- Opening Delimiter -

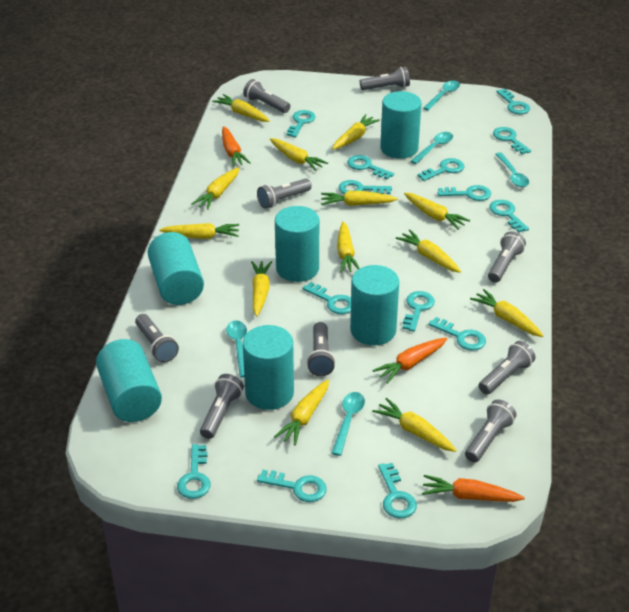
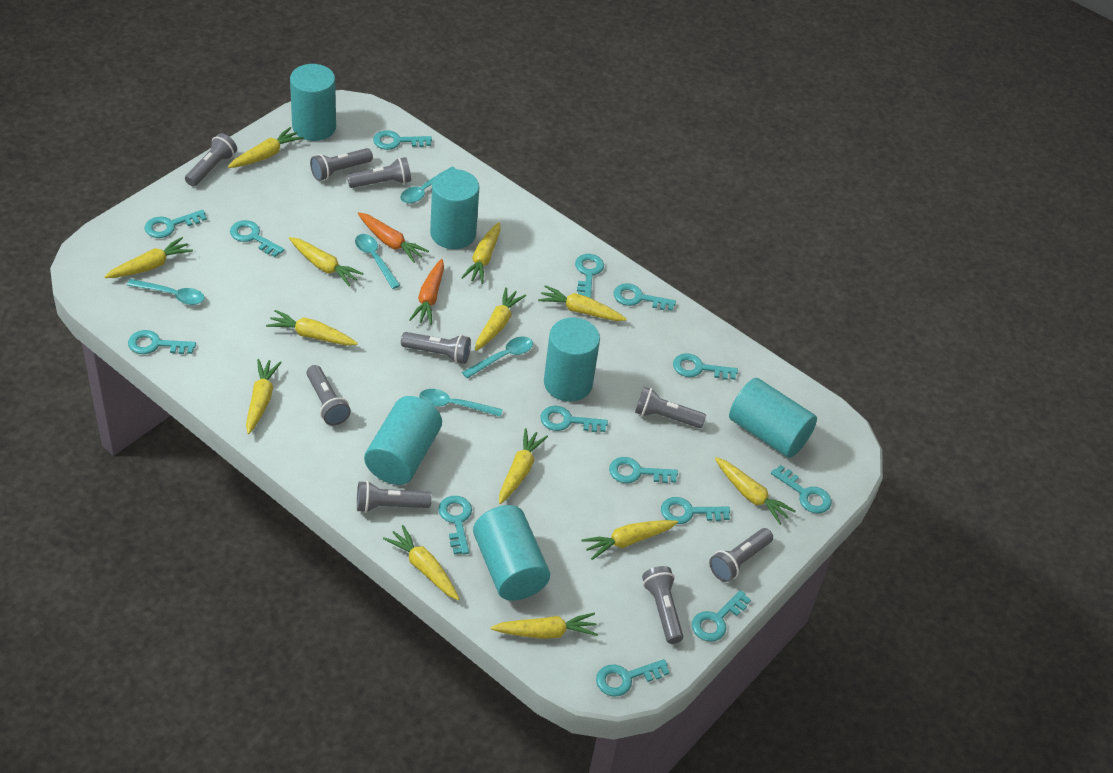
orange carrot: 3 -> 2

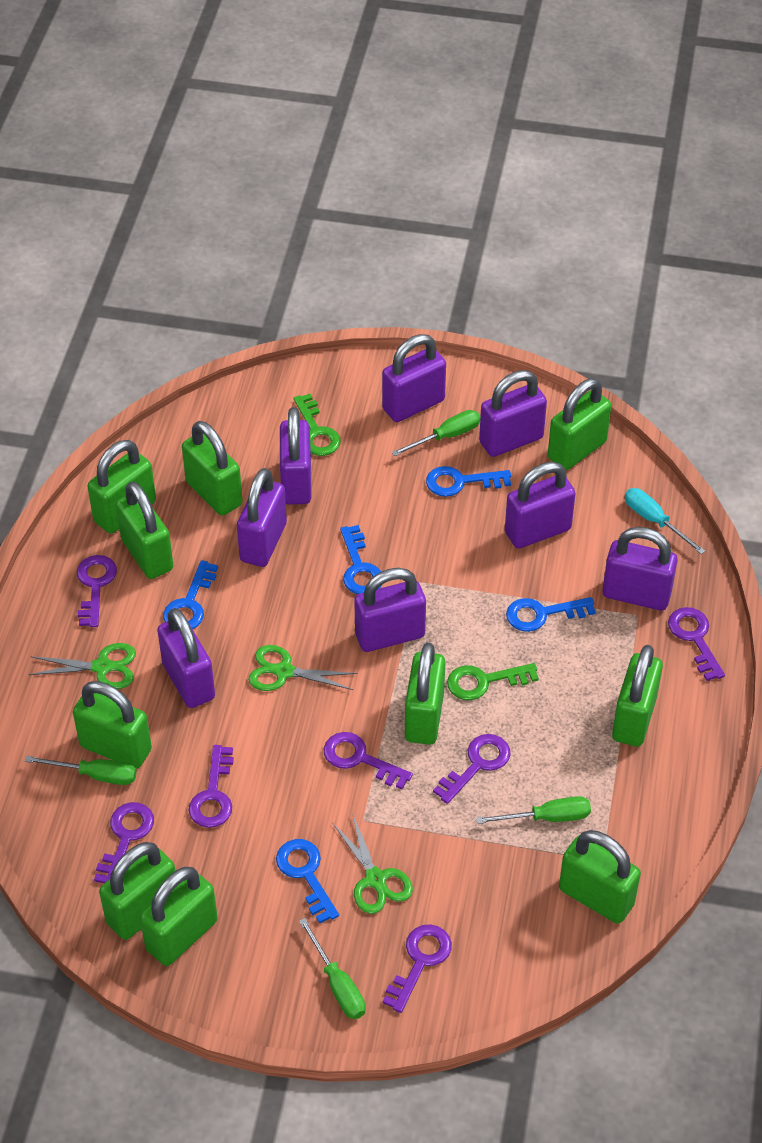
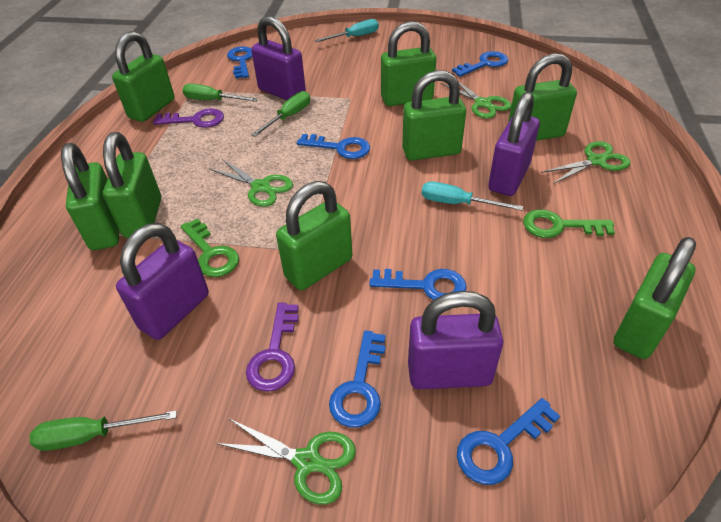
blue key: 5 -> 6
green padlock: 10 -> 8
green scissors: 3 -> 4
green screwdriver: 4 -> 3
purple key: 7 -> 2
purple padlock: 8 -> 4
turquoise screwdriver: 1 -> 2

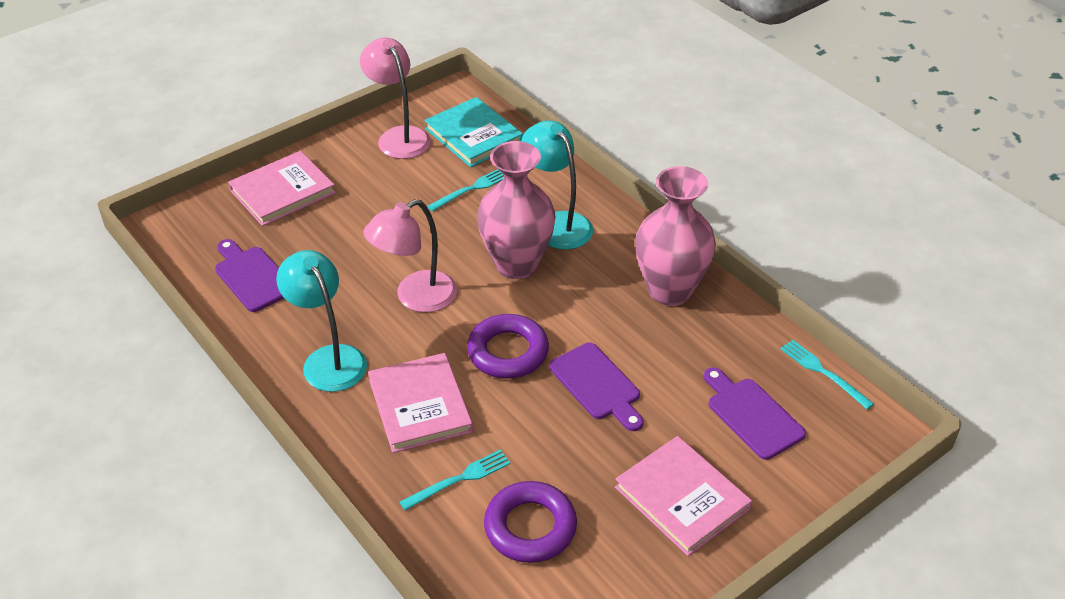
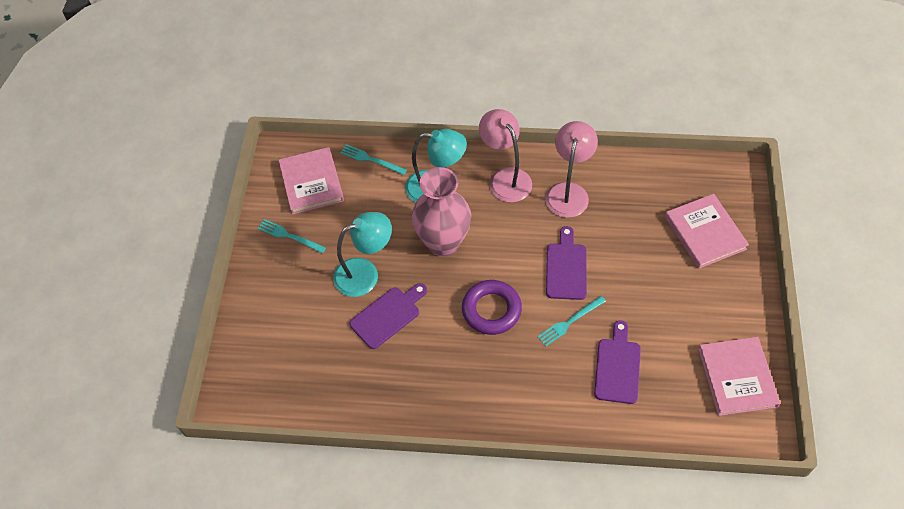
pink vase: 2 -> 1
purple ring: 2 -> 1
turquoise book: 1 -> 0

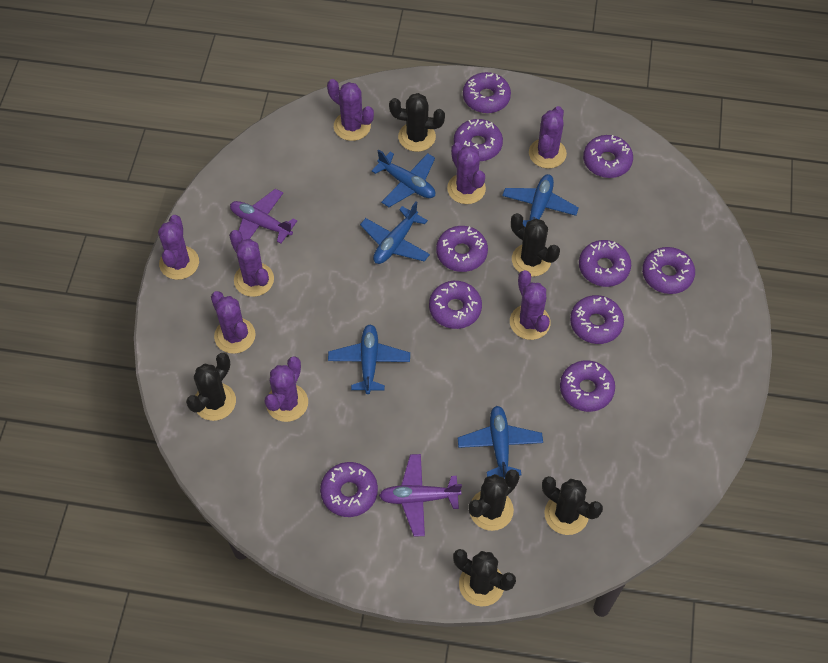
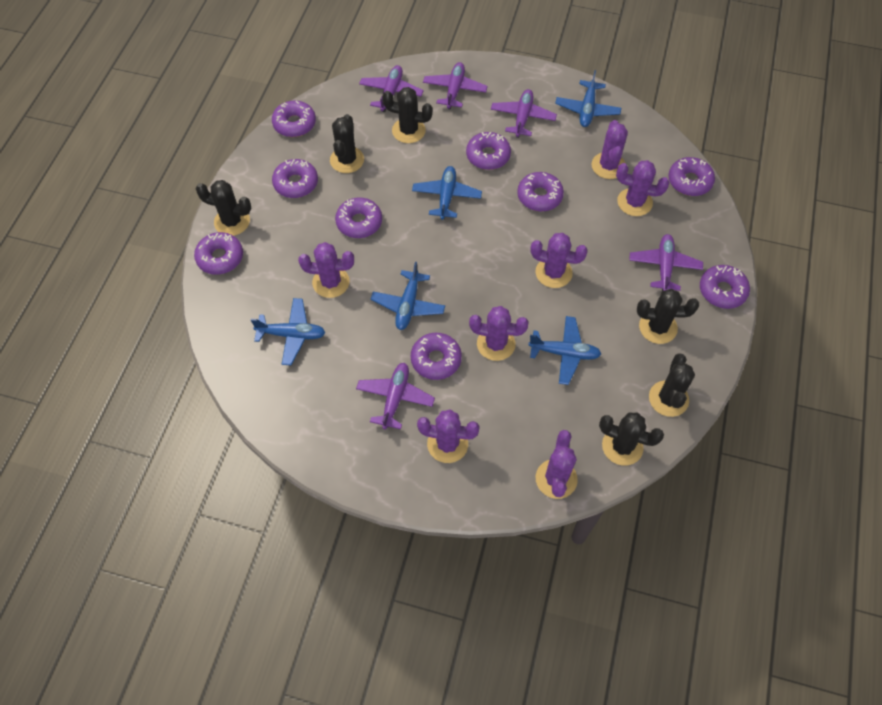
purple cactus: 8 -> 7
purple donut: 10 -> 9
purple plane: 2 -> 5

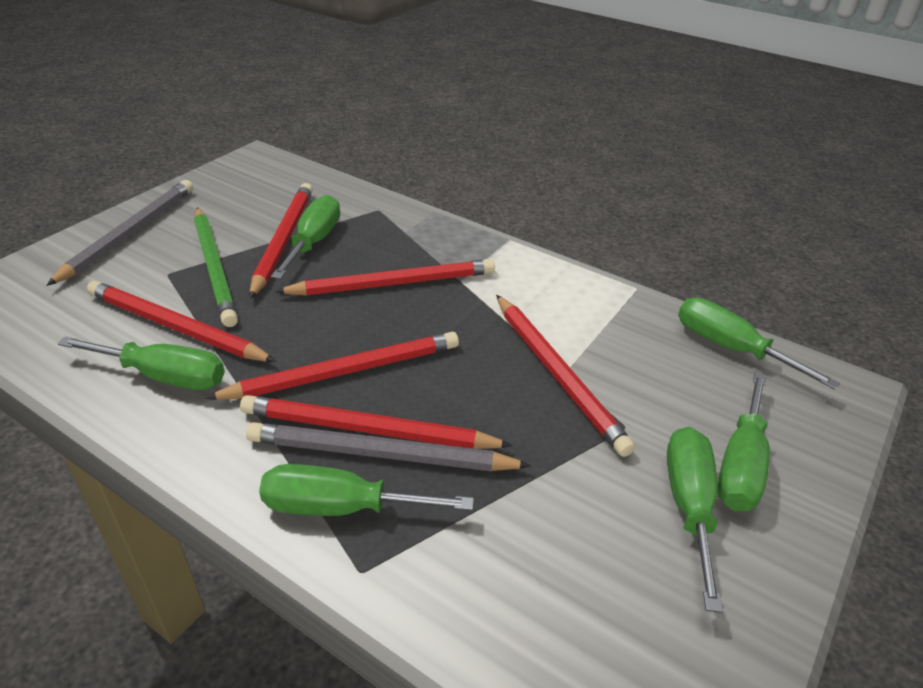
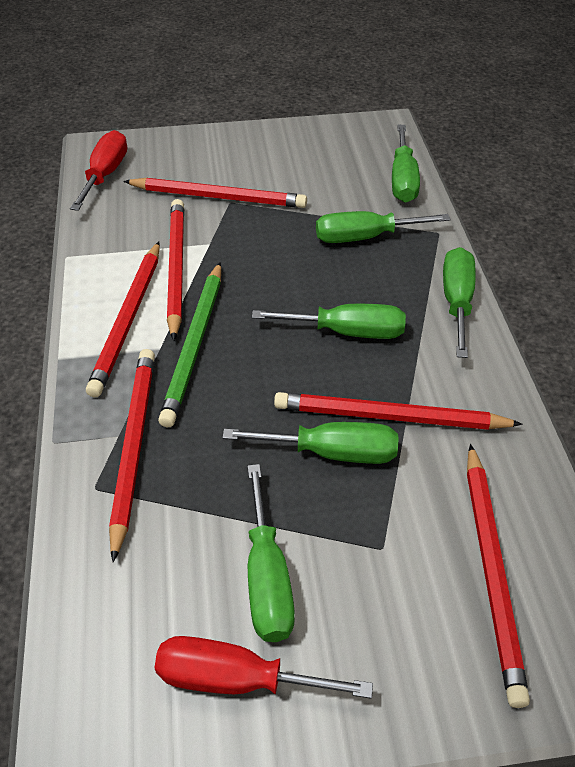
grey pencil: 2 -> 0
red screwdriver: 0 -> 2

- Closing Delimiter -

● Exercise instructions: The copy must include every record exactly and none of the pictures.

● Task result:
orange carrot: 3 -> 2

blue key: 5 -> 6
green padlock: 10 -> 8
green scissors: 3 -> 4
green screwdriver: 4 -> 3
purple key: 7 -> 2
purple padlock: 8 -> 4
turquoise screwdriver: 1 -> 2

pink vase: 2 -> 1
purple ring: 2 -> 1
turquoise book: 1 -> 0

purple cactus: 8 -> 7
purple donut: 10 -> 9
purple plane: 2 -> 5

grey pencil: 2 -> 0
red screwdriver: 0 -> 2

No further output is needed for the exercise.